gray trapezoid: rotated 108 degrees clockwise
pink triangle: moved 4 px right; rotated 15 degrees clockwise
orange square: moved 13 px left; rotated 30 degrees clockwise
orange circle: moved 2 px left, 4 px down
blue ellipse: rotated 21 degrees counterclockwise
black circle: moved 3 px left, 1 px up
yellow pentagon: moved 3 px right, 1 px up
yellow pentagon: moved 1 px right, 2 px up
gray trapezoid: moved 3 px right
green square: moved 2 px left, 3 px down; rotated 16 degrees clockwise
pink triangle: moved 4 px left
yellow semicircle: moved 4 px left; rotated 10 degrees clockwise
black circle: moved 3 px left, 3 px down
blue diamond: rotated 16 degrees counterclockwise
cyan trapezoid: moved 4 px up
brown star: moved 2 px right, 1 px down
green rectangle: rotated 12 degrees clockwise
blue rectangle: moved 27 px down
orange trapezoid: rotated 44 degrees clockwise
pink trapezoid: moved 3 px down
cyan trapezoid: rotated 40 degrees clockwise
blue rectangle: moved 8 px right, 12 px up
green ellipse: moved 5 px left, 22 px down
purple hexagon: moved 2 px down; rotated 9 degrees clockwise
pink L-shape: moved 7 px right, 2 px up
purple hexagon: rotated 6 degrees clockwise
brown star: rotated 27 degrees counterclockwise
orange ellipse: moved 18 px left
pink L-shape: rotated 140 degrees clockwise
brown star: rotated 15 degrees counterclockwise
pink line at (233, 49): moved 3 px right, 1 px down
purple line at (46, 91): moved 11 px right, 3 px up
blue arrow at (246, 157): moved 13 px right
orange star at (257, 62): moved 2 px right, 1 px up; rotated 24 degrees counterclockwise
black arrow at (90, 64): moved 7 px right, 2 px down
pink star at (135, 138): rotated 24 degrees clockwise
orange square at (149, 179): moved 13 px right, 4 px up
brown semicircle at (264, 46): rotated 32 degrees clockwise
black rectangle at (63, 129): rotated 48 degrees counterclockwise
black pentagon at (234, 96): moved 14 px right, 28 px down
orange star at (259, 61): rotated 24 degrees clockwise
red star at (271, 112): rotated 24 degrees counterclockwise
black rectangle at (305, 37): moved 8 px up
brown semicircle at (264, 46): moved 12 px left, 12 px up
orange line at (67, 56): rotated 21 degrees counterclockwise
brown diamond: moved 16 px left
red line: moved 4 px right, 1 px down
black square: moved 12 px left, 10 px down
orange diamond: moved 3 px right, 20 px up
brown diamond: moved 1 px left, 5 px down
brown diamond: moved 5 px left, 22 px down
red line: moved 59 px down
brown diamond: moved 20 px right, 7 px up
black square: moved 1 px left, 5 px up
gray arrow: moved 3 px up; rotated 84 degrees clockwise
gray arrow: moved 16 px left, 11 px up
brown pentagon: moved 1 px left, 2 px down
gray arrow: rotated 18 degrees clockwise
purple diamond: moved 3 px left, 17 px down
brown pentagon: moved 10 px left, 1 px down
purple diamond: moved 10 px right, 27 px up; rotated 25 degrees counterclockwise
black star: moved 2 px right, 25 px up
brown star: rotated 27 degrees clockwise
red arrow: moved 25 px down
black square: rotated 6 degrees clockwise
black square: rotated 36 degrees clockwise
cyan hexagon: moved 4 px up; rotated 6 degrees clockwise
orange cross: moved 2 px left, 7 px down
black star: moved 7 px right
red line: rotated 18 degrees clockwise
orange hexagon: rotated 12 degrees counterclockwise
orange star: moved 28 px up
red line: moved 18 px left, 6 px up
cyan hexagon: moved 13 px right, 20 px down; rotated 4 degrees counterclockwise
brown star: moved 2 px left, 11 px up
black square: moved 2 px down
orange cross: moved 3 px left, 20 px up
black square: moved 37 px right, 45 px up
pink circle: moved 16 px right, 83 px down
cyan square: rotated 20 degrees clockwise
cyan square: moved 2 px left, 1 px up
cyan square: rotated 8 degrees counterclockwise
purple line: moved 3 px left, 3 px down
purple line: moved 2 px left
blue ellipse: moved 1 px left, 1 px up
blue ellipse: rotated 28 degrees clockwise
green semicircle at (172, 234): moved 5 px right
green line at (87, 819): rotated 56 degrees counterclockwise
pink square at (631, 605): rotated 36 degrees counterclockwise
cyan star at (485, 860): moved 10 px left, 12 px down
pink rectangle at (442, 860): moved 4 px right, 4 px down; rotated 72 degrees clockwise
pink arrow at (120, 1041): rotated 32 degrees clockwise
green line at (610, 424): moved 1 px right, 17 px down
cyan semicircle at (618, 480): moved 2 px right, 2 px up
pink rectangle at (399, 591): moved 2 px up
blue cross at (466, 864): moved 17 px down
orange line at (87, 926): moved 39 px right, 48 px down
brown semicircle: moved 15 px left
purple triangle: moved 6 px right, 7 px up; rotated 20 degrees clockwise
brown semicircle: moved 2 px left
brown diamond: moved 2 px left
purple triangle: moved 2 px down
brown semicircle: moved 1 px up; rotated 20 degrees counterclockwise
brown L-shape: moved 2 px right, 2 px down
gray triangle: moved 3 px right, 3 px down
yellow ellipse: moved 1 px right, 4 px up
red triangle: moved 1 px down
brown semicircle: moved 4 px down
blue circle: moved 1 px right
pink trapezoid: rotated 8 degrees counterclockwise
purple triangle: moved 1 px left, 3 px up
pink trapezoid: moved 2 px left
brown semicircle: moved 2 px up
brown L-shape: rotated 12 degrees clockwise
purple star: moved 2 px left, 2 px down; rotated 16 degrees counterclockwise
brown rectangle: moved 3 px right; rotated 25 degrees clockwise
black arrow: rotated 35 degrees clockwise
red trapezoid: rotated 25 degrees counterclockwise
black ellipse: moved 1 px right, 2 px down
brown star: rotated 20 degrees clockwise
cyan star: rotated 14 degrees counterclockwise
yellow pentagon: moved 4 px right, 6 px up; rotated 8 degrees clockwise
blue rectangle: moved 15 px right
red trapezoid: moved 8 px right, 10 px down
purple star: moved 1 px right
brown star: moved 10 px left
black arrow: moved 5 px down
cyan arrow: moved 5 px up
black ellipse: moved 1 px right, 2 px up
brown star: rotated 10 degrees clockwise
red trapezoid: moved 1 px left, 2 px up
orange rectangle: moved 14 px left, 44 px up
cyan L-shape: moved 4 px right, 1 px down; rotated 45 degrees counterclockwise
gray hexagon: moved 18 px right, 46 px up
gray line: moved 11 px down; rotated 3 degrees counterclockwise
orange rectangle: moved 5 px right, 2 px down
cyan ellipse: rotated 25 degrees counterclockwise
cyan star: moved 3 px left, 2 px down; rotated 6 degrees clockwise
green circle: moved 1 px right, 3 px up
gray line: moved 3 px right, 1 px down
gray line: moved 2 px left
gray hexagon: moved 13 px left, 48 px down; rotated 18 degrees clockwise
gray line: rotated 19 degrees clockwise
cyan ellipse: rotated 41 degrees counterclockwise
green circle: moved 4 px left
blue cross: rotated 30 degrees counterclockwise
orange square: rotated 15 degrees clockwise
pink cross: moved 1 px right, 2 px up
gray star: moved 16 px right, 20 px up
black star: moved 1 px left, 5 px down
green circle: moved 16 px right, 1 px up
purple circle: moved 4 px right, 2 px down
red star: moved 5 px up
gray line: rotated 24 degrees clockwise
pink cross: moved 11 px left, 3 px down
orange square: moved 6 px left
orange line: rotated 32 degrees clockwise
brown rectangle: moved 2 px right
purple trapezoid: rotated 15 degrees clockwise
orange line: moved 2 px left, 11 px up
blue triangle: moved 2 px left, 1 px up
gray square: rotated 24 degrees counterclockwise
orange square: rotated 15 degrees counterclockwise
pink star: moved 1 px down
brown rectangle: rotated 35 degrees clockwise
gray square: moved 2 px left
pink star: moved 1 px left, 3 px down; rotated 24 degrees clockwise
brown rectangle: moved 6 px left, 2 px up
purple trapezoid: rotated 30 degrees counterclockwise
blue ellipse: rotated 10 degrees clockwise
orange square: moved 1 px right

▶ To be done
Replace "trapezoid" with "parallelogram" in the stretch from the start of the entries through the line containing "pink L-shape: moved 7 px right, 2 px up". Give those lines back with nothing else changed.

▶ Result of the exercise
gray parallelogram: rotated 108 degrees clockwise
pink triangle: moved 4 px right; rotated 15 degrees clockwise
orange square: moved 13 px left; rotated 30 degrees clockwise
orange circle: moved 2 px left, 4 px down
blue ellipse: rotated 21 degrees counterclockwise
black circle: moved 3 px left, 1 px up
yellow pentagon: moved 3 px right, 1 px up
yellow pentagon: moved 1 px right, 2 px up
gray parallelogram: moved 3 px right
green square: moved 2 px left, 3 px down; rotated 16 degrees clockwise
pink triangle: moved 4 px left
yellow semicircle: moved 4 px left; rotated 10 degrees clockwise
black circle: moved 3 px left, 3 px down
blue diamond: rotated 16 degrees counterclockwise
cyan parallelogram: moved 4 px up
brown star: moved 2 px right, 1 px down
green rectangle: rotated 12 degrees clockwise
blue rectangle: moved 27 px down
orange parallelogram: rotated 44 degrees clockwise
pink parallelogram: moved 3 px down
cyan parallelogram: rotated 40 degrees clockwise
blue rectangle: moved 8 px right, 12 px up
green ellipse: moved 5 px left, 22 px down
purple hexagon: moved 2 px down; rotated 9 degrees clockwise
pink L-shape: moved 7 px right, 2 px up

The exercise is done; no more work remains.